* **About this task**:
Write out the full set of records exactly. Any pictures in them do not belong in the copy.

--------------------------------------------------

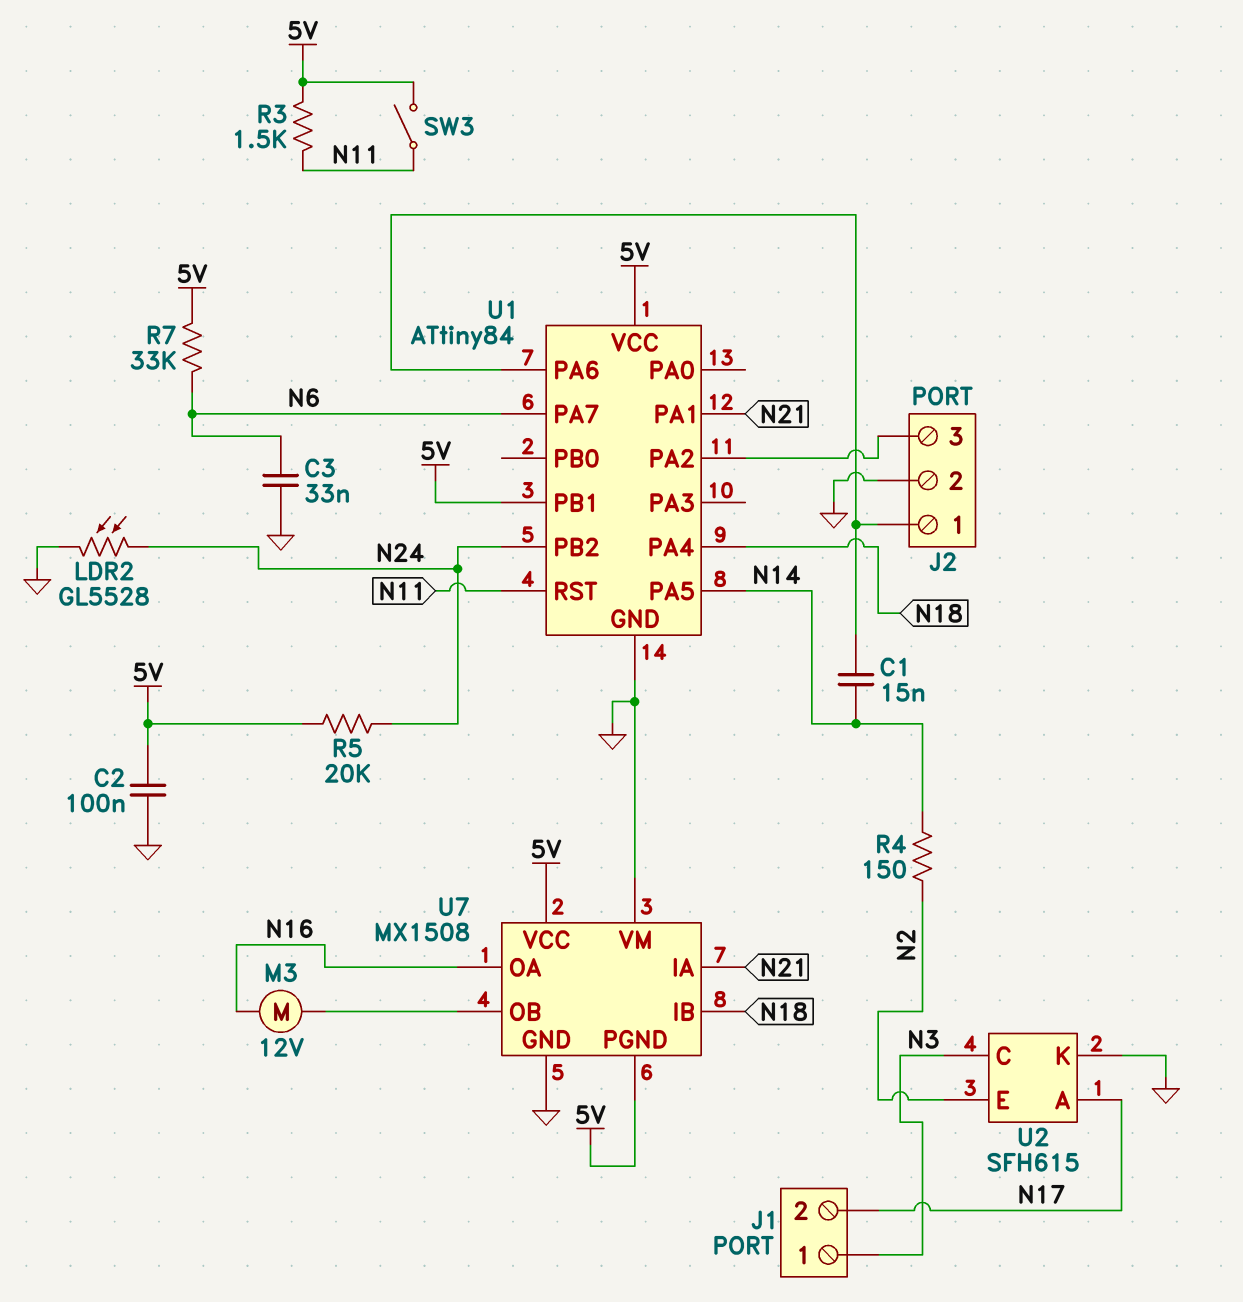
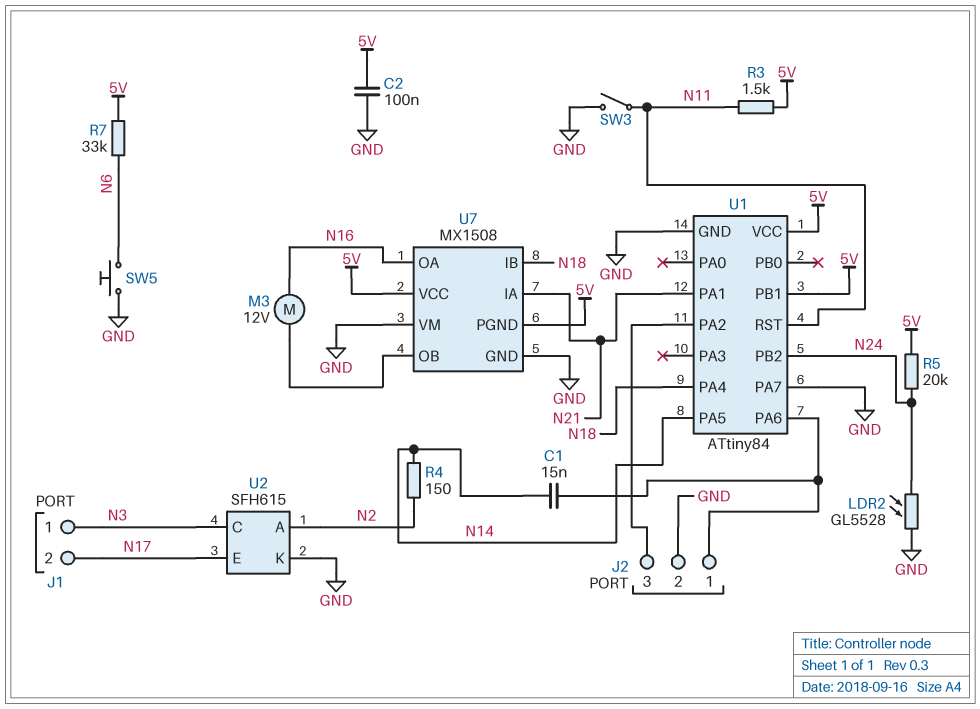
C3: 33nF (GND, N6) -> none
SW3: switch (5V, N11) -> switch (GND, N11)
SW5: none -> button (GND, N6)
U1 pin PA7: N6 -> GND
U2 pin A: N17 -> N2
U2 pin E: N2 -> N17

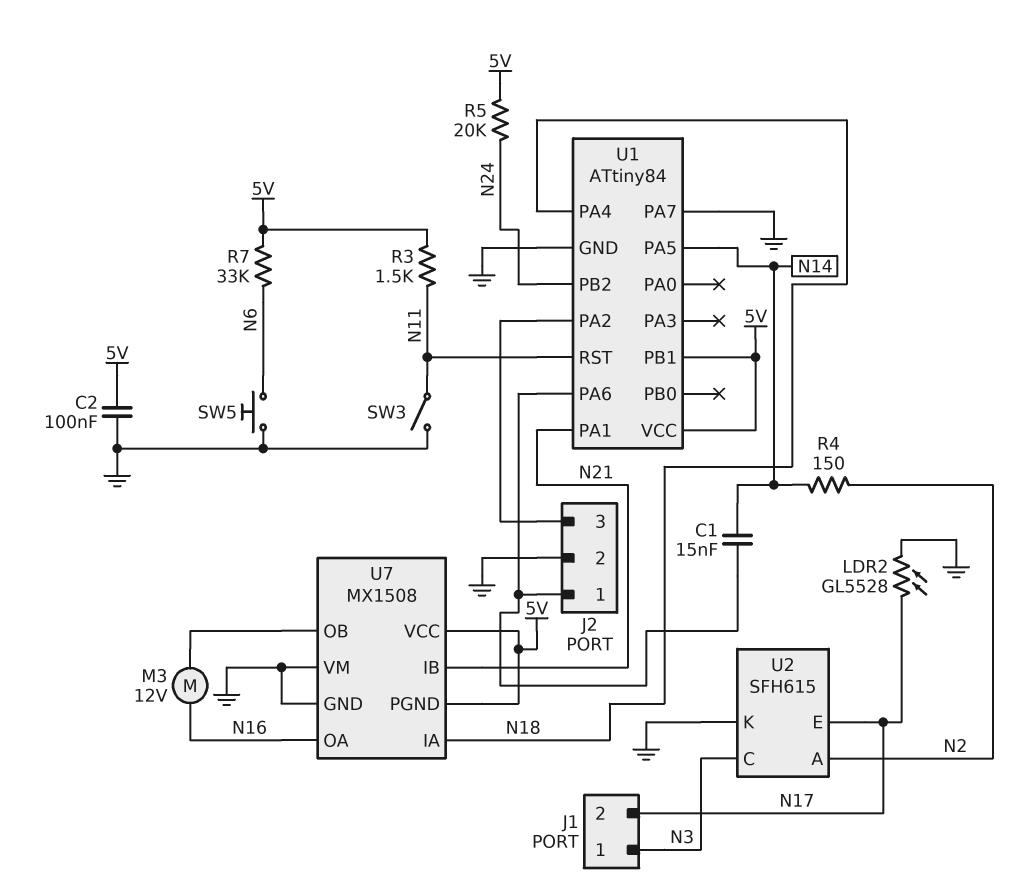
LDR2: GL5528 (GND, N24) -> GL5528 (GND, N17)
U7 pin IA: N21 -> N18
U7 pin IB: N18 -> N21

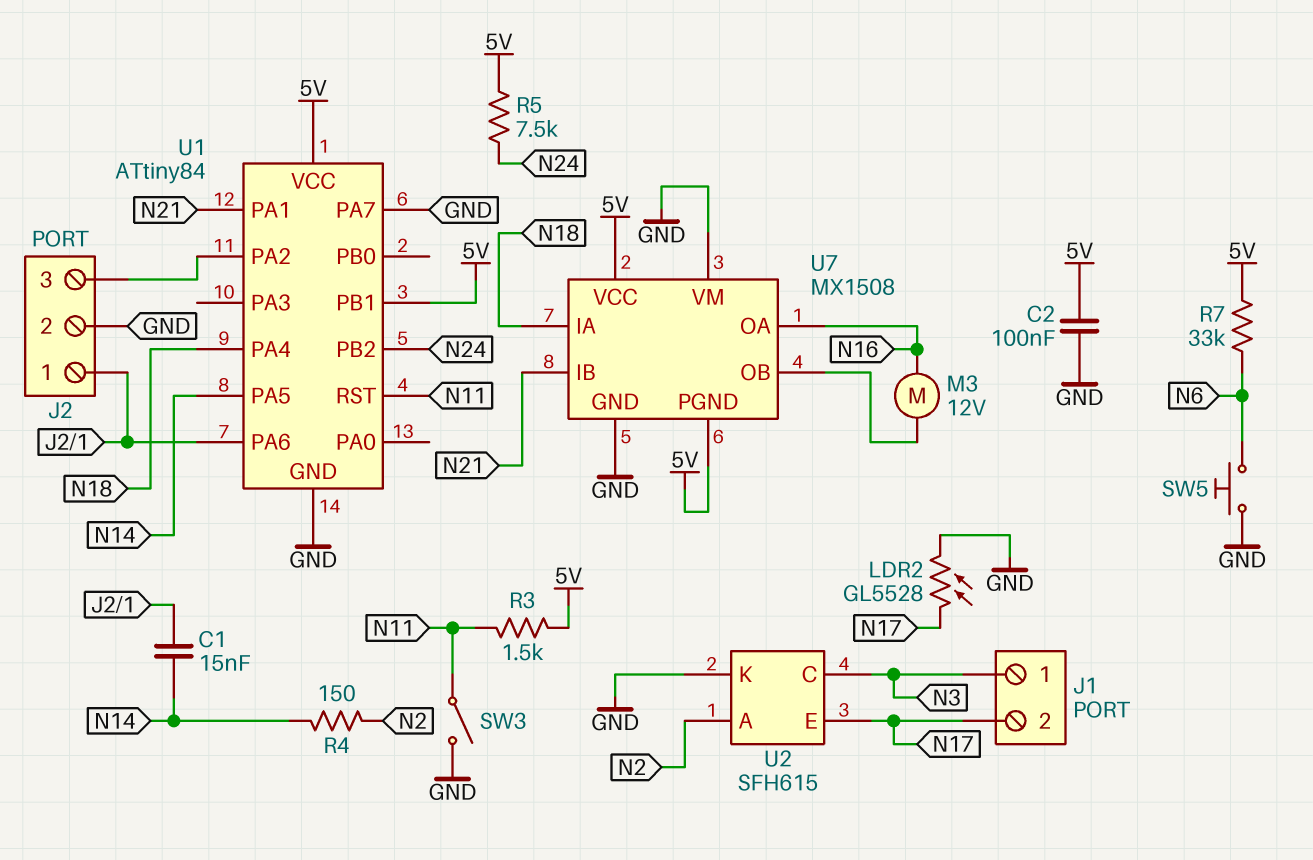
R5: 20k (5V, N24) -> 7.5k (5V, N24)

--------------------------------------------------

* **Reply to the exercise**:
C3: 33nF (GND, N6) -> none
SW3: switch (5V, N11) -> switch (GND, N11)
SW5: none -> button (GND, N6)
U1 pin PA7: N6 -> GND
U2 pin A: N17 -> N2
U2 pin E: N2 -> N17

LDR2: GL5528 (GND, N24) -> GL5528 (GND, N17)
U7 pin IA: N21 -> N18
U7 pin IB: N18 -> N21

R5: 20k (5V, N24) -> 7.5k (5V, N24)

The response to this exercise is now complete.